_Your goal_
Recast the data below as a numbered list, one line per item, with blank lines dropped and the pictures left out.
►
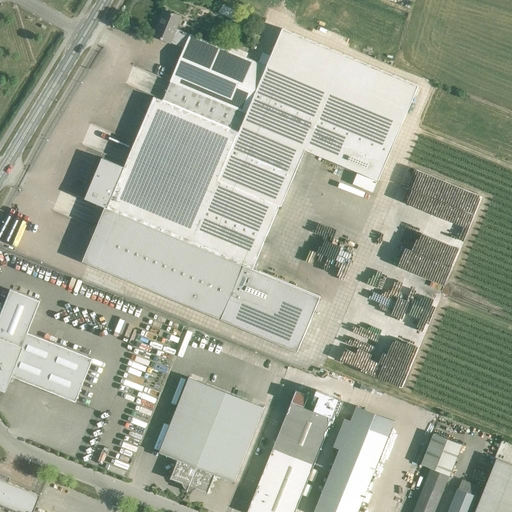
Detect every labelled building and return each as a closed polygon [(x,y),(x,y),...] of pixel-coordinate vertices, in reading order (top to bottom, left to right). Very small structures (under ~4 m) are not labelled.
[(185,49),(191,35),(176,28),(181,17),(163,9),(160,18),(161,18),(154,36),(170,43),(170,42),(185,49)] [(237,12),(231,9),(227,17),(234,20),(237,12)] [(90,190),(86,198),(106,207),(108,208),(253,269),(280,206),(281,206),(305,150),(378,181),(419,85),(283,28),(271,57),(262,53),(258,63),(246,58),(248,53),(220,41),(218,46),(191,35),(185,49),(164,101),(155,97),(154,99),(147,96),(141,109),(148,112),(125,167),(103,158),(90,190)] [(377,182),(357,174),(353,185),(372,193),(377,182)] [(432,225),(437,203),(422,199),(416,221),(432,225)] [(106,207),(83,262),(298,352),(320,297),(253,269),(108,208),(106,207)] [(74,401),(91,358),(26,333),(38,301),(9,289),(0,312),(0,389),(3,390),(9,375),(74,401)] [(187,492),(226,392),(189,378),(159,453),(178,460),(170,479),(171,480),(171,478),(183,483),(185,488),(187,489),(186,492),(187,492)] [(292,402),(247,511),(295,511),(333,418),(305,407),(309,396),(296,390),(292,402)] [(226,392),(187,492),(188,489),(191,490),(196,488),(207,493),(207,494),(215,475),(234,482),(263,407),(226,392)] [(339,449),(314,511),(357,511),(362,501),(369,504),(372,494),(370,493),(366,492),(367,488),(382,452),(388,436),(395,420),(363,407),(356,405),(351,421),(345,418),(333,447),(339,449)] [(431,468),(423,486),(413,511),(434,511),(462,445),(434,433),(422,464),(431,468)] [(511,511),(511,464),(497,459),(475,511),(511,511)] [(21,470),(6,511),(26,511),(39,476),(21,470)] [(470,511),(480,487),(462,480),(459,489),(457,488),(447,511),(470,511)]
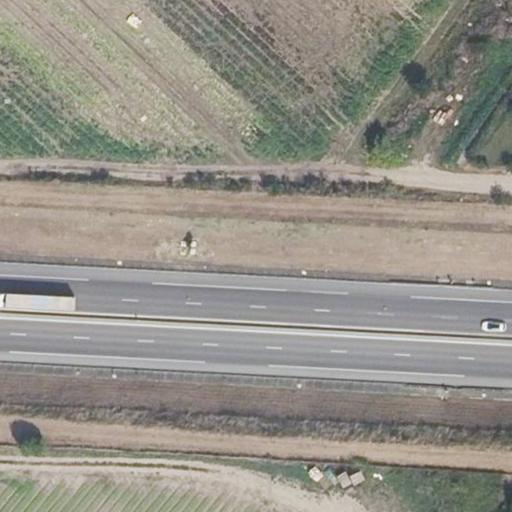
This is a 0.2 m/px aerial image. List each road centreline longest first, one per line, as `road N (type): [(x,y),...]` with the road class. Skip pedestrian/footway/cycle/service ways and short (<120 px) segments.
road 1 (motorway): [(0,335),(511,364)]
road 2 (motorway): [(511,322),(0,296)]
road 3 (track): [(296,511),(240,481),(191,468),(0,460)]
◄
_Task solution_
1. Detect every labelled building and return each as a closed polygon [(x,y),(x,y),...] of pixel-coordinate vertices, in reading order (top to bottom, left to right). Very small structures (under ~4 m) are not labelled.
2. [(185,49),(191,35),(176,28),(181,17),(163,9),(160,18),(161,18),(154,36),(170,43),(170,42),(185,49)] [(237,12),(231,9),(227,17),(234,20),(237,12)] [(90,190),(86,198),(106,207),(108,208),(253,269),(280,206),(281,206),(305,150),(378,181),(419,85),(283,28),(271,57),(262,53),(258,63),(246,58),(248,53),(220,41),(218,46),(191,35),(185,49),(164,101),(155,97),(154,99),(147,96),(141,109),(148,112),(125,167),(103,158),(90,190)] [(377,182),(357,174),(353,185),(372,193),(377,182)] [(432,225),(437,203),(422,199),(416,221),(432,225)] [(106,207),(83,262),(298,352),(320,297),(253,269),(108,208),(106,207)] [(74,401),(91,358),(26,333),(38,301),(9,289),(0,312),(0,389),(3,390),(9,375),(74,401)] [(187,492),(226,392),(189,378),(159,453),(178,460),(170,479),(171,480),(171,478),(183,483),(185,488),(187,489),(186,492),(187,492)] [(292,402),(247,511),(295,511),(333,418),(305,407),(309,396),(296,390),(292,402)] [(226,392),(187,492),(188,489),(191,490),(196,488),(207,493),(207,494),(215,475),(234,482),(263,407),(226,392)] [(339,449),(314,511),(357,511),(362,501),(369,504),(372,494),(370,493),(366,492),(367,488),(382,452),(388,436),(395,420),(363,407),(356,405),(351,421),(345,418),(333,447),(339,449)] [(431,468),(423,486),(413,511),(434,511),(462,445),(434,433),(422,464),(431,468)] [(511,511),(511,464),(497,459),(475,511),(511,511)] [(21,470),(6,511),(26,511),(39,476),(21,470)] [(470,511),(480,487),(462,480),(459,489),(457,488),(447,511),(470,511)]
3. This is a 0.2 m/px aerial image. List each road centreline longest first, one per line, as `road N (type): [(x,y),...]` with the road class. Skip pedestrian/footway/cycle/service ways and short (<120 px) segments.
4. road 1 (motorway): [(0,335),(511,364)]
5. road 2 (motorway): [(511,322),(0,296)]
6. road 3 (track): [(296,511),(240,481),(191,468),(0,460)]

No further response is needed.